Write out again, exactly as they appear, the lines from the start of the data below through the line with "degrees counterclockwise |"; no pictures.

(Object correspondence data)
——

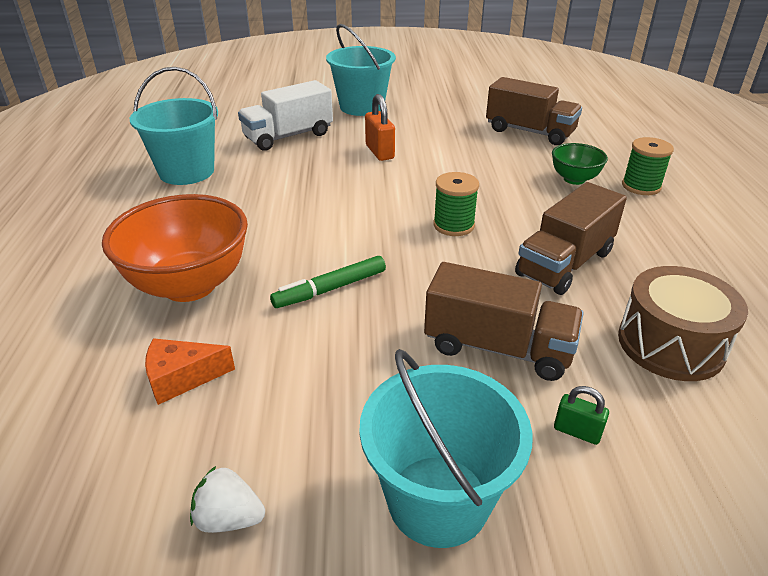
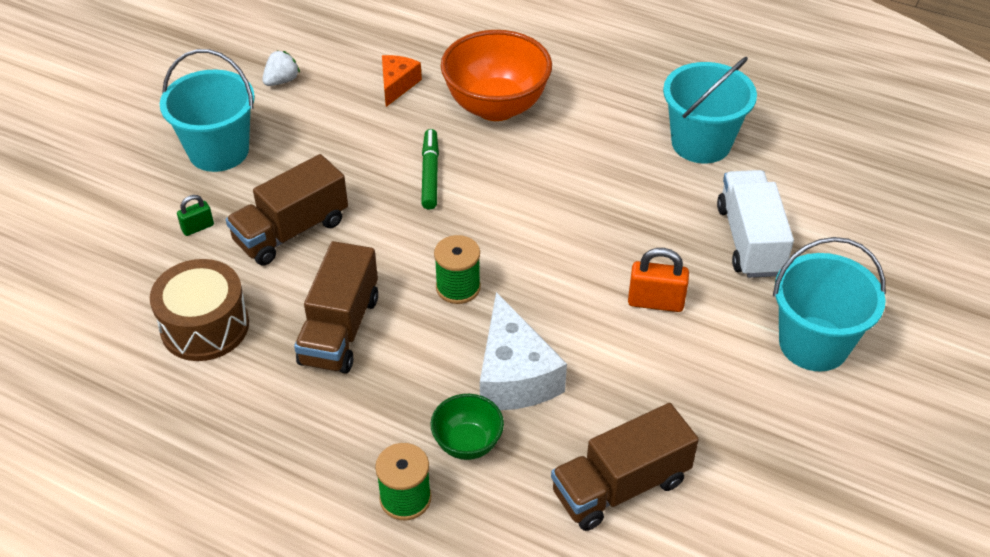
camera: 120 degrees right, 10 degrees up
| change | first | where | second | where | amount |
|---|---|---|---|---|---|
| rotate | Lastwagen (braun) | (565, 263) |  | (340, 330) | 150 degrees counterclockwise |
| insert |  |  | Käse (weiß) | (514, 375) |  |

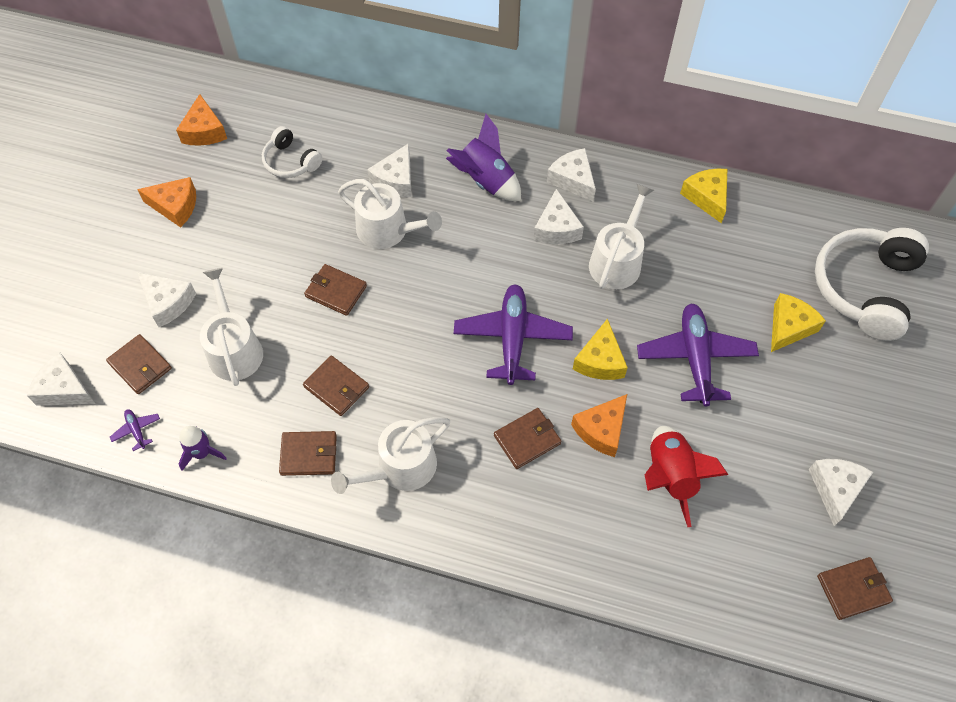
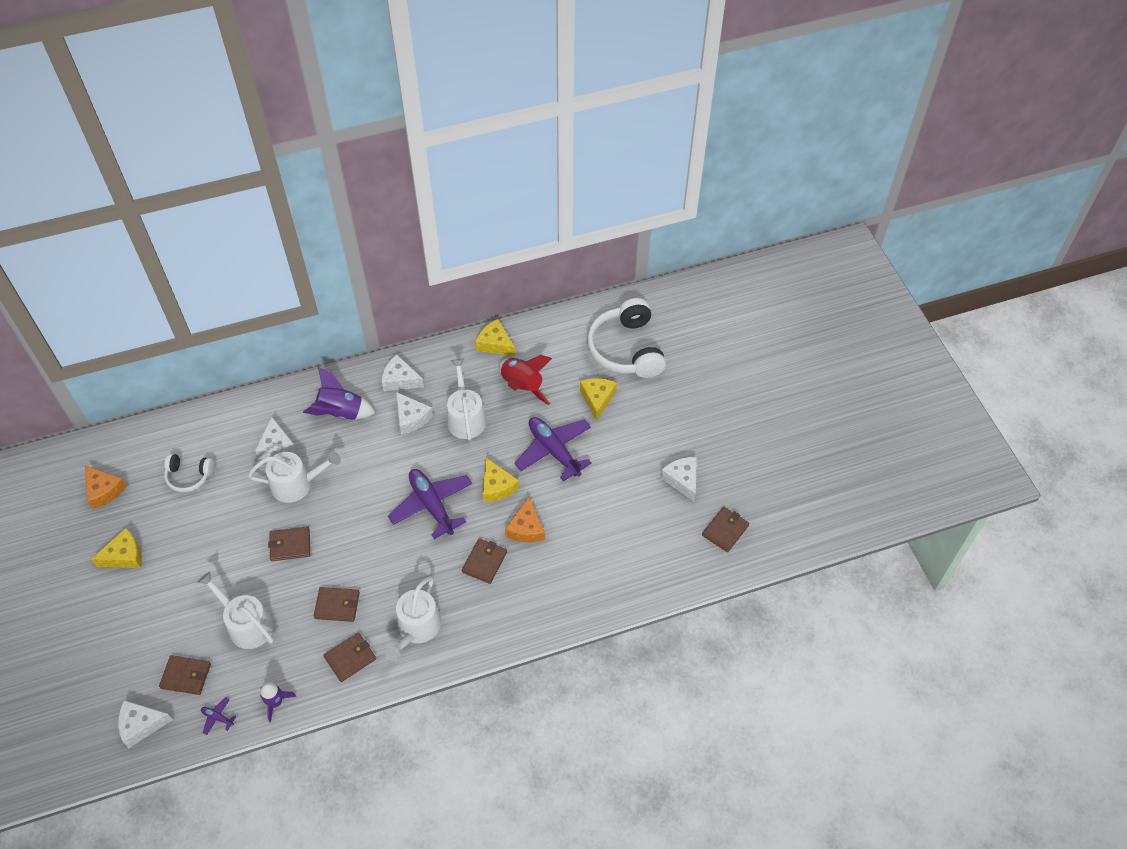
camera: 35 degrees left, 5 degrees down
| change | first | where | second | where | amount |
|---|---|---|---|---|---|
| recolor | Käse (orange) | (175, 206) | Käse (gelb) | (124, 556) |  |
| move | Rakete (rot) | (670, 476) |  | (522, 386) |  |
| delete | Käse (weiß) | (168, 303) |  |  |  |

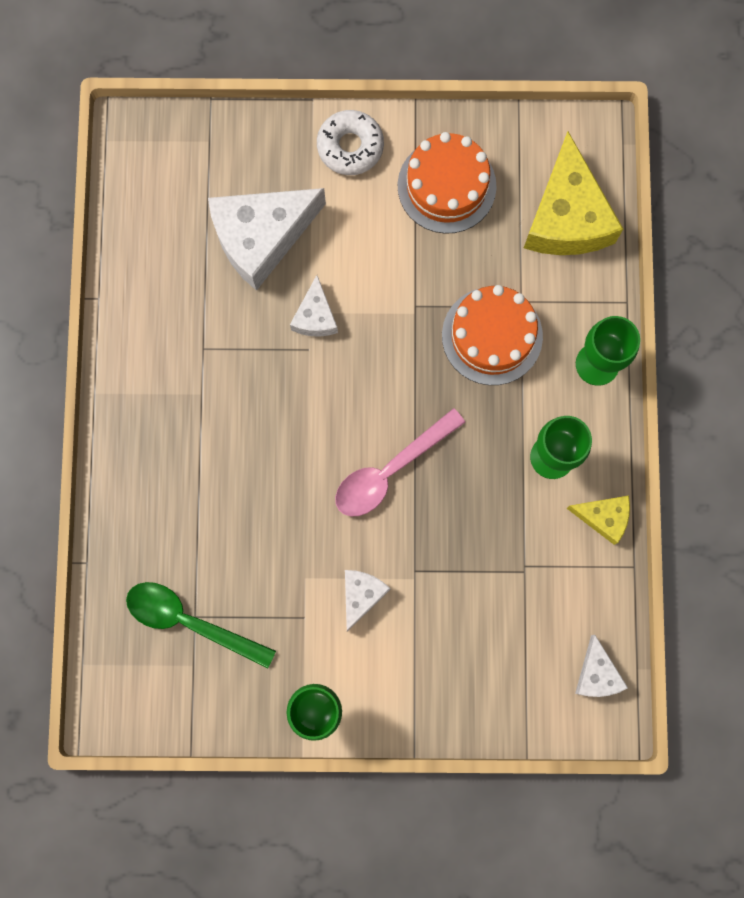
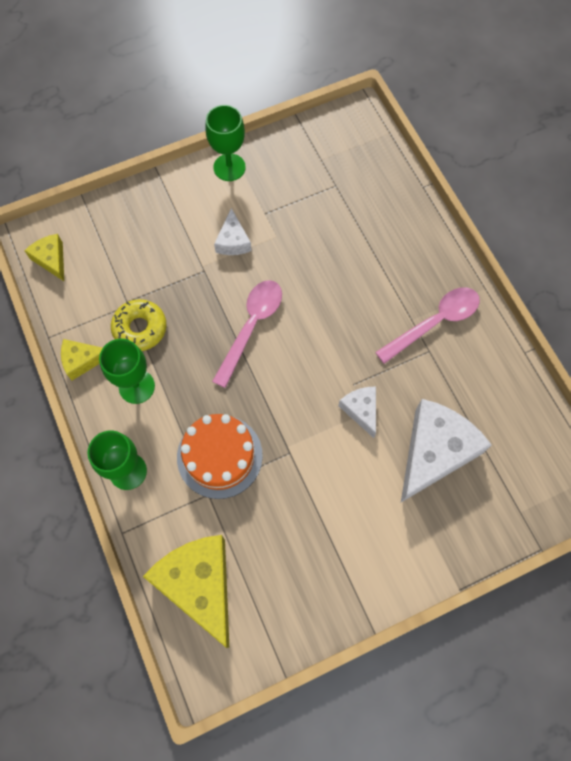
camera: 155 degrees right, 10 degrees down
| change | first | where | second | where | amount |
|---|---|---|---|---|---|
| recolor | Käse (weiß) | (596, 674) | Käse (gelb) | (51, 259) |  |
| insert |  |  | Donut (gelb) | (140, 328) |  |
| insert |  |  | Löffel (rosa) | (434, 323) |  |
| delete | Löffel (grün) | (191, 621) |  |  |  |
| delete | Donut (weiß) | (350, 146) |  |  |  |
| delete | Kuchen (orange) | (446, 186) |  |  |  |

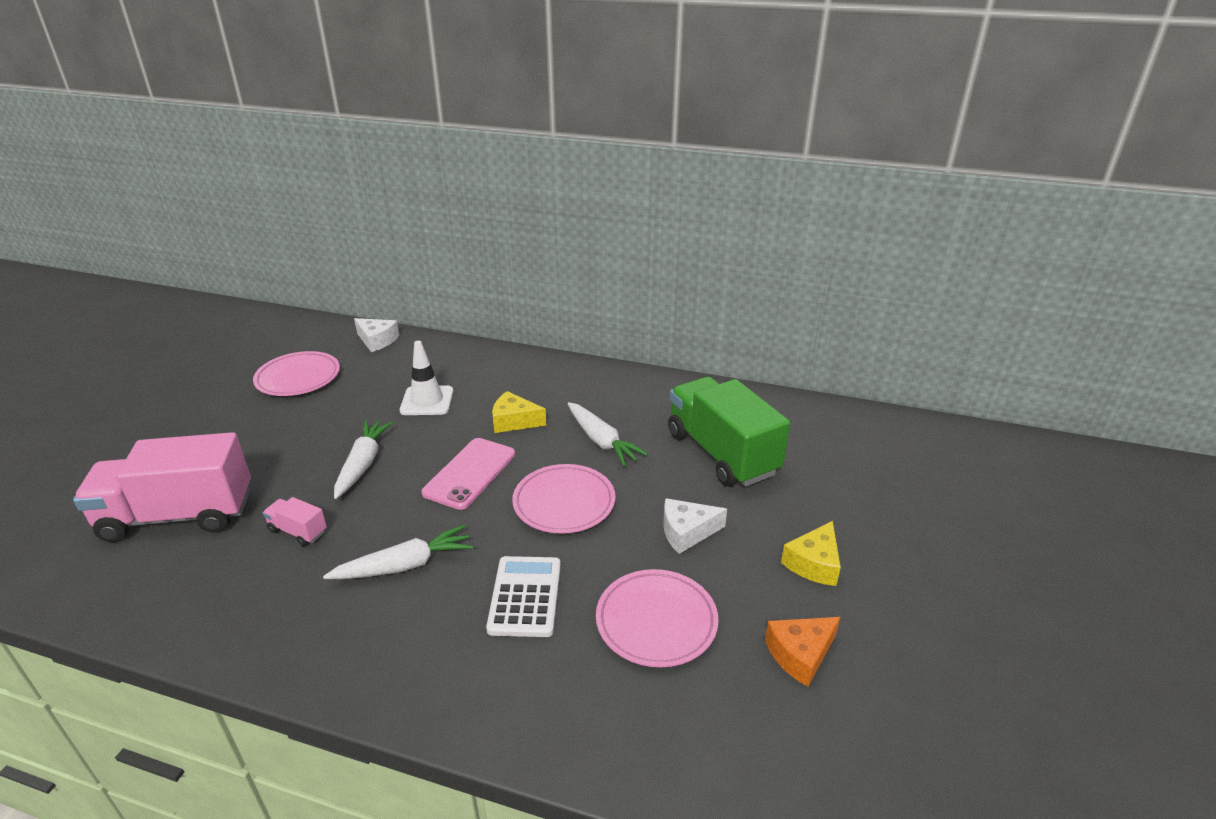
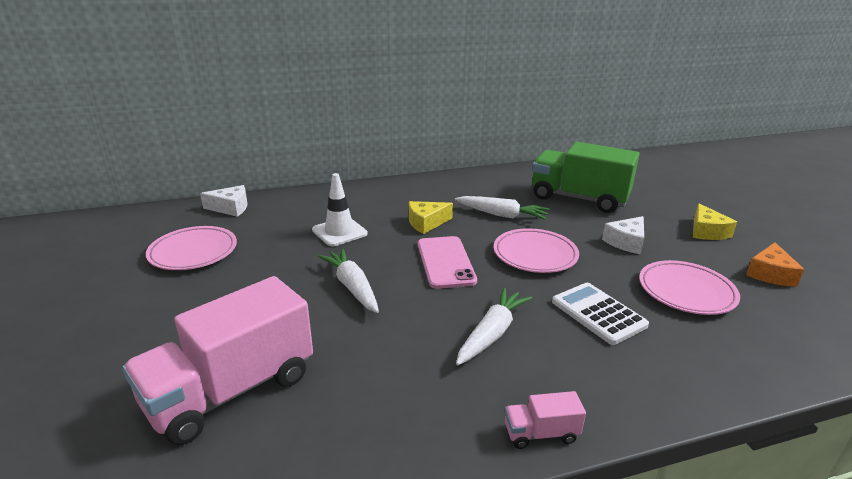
camera: 35 degrees left, 5 degrees down
| change | first | where | second | where | amount |
|---|---|---|---|---|---|
| move | Lastwagen (rosa) | (298, 531) |  | (541, 433) |  |

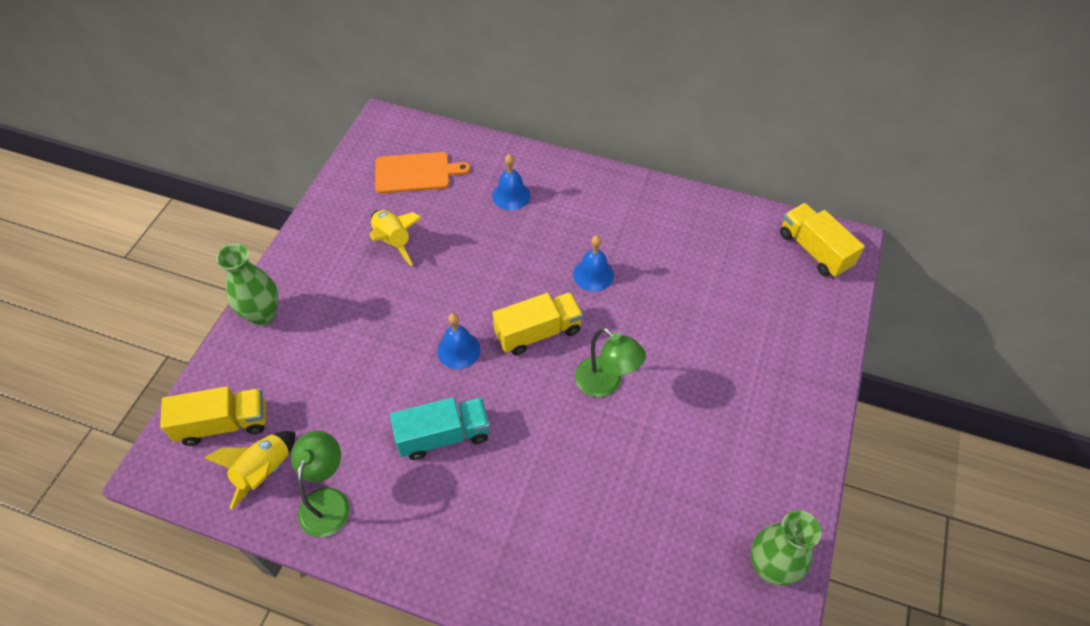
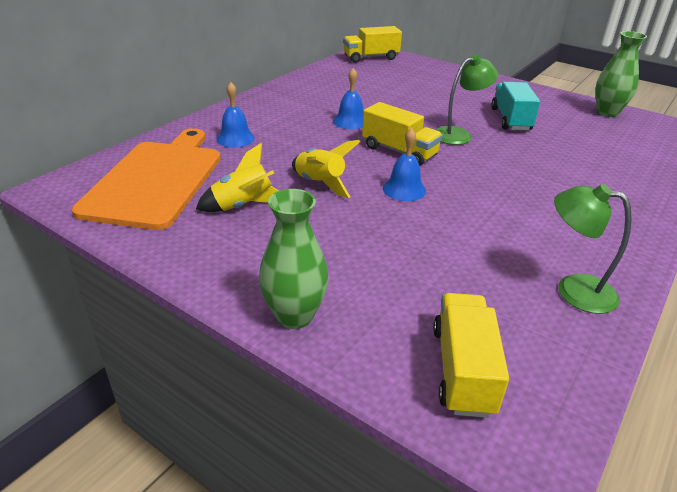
camera: 75 degrees left, 20 degrees down
| change | first | where | second | where | amount |
|---|---|---|---|---|---|
| resize | Schneidebrett (orange) | (416, 173) |  | (156, 180) | x1.72 |
| move | Rakete (gelb) | (264, 471) |  | (320, 183) |  |
| rotate | Lastwagen (gelb) | (538, 332) |  | (399, 151) | 135 degrees clockwise |
| move | Lastwagen (türkis) | (443, 436) |  | (510, 119) |  |

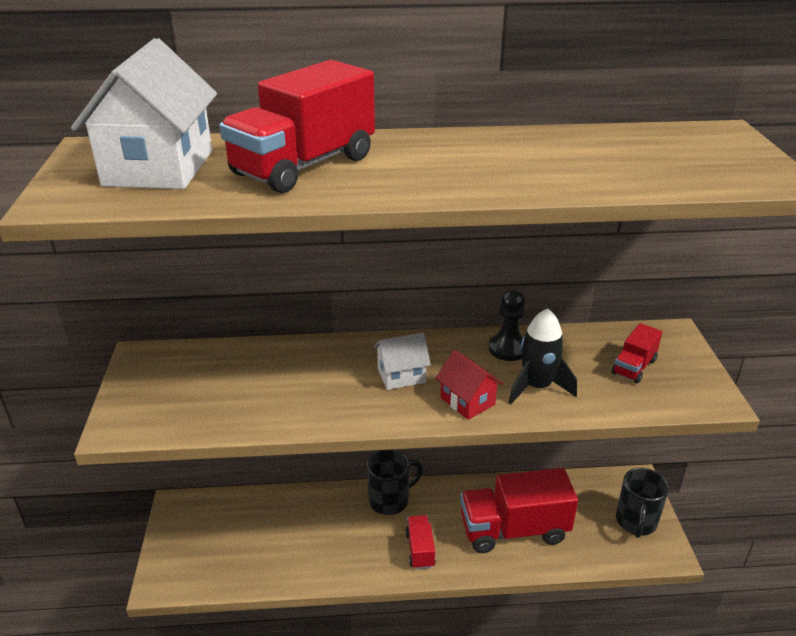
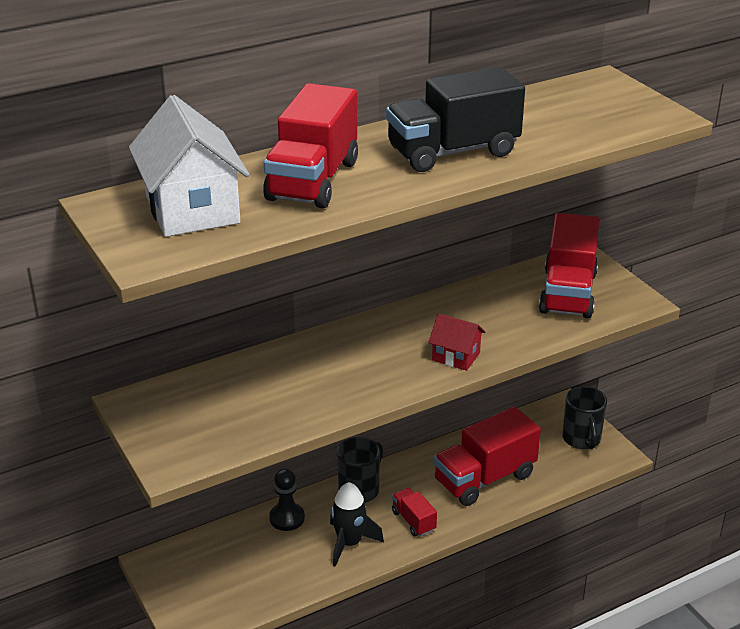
camera: 25 degrees left, 0 degrees up
| change | first | where | second | where | amount |
|---|---|---|---|---|---|
| move | Bauer (schwarz) | (508, 349) |  | (287, 518) |  |
| move | Rakete (schwarz) | (537, 387) |  | (349, 543) |  |
| insert |  |  | Lastwagen (schwarz) | (453, 152) |  |
| resize | Lastwagen (rot) | (634, 367) |  | (568, 293) | x2.05 |
| delete | Haus (weiß) | (401, 375) |  |  |  |

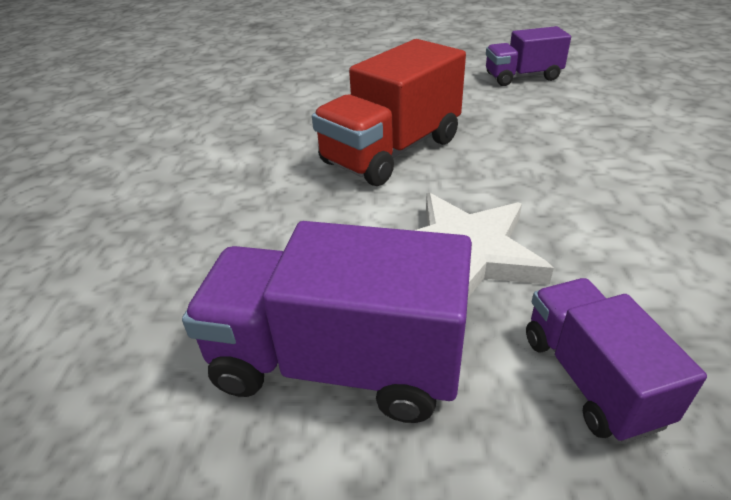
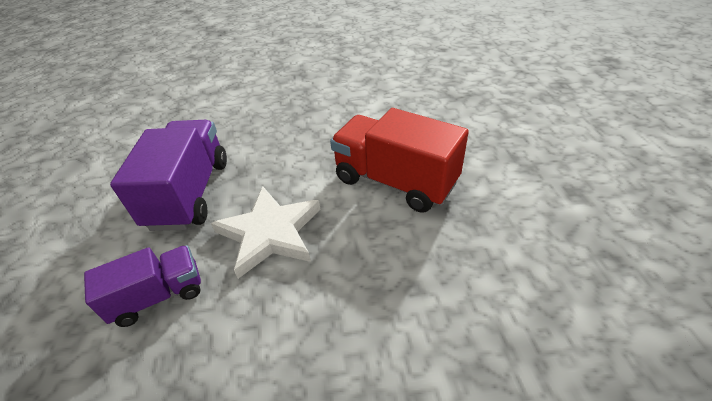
camera: 80 degrees right, 5 degrees up
| change | first | where | second | where | amount |
|---|---|---|---|---|---|
| delete | Lastwagen (lila) | (522, 77) |  |  |  |

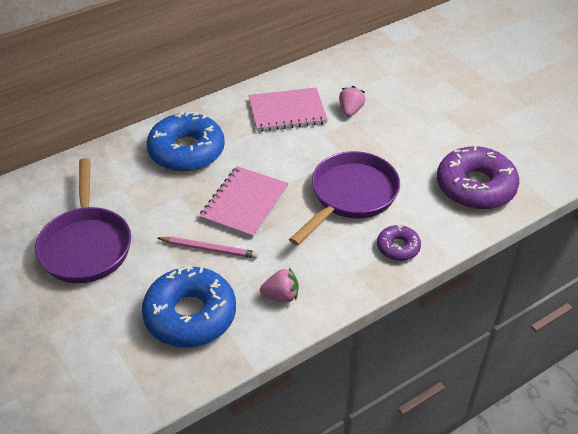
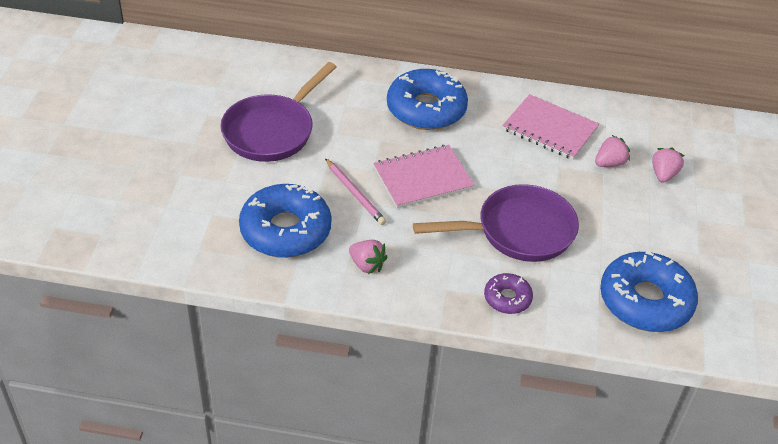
camera: 40 degrees right, 0 degrees up
| change | first | where | second | where | amount |
|---|---|---|---|---|---|
| recolor | Donut (lila) | (475, 187) | Donut (blau) | (645, 301) |  |
| insert |  |  | Erdbeere (rosa) | (663, 174) |  |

——

> **Exercise output**
camera: 120 degrees right, 10 degrees up
| change | first | where | second | where | amount |
|---|---|---|---|---|---|
| rotate | Lastwagen (braun) | (565, 263) |  | (340, 330) | 150 degrees counterclockwise |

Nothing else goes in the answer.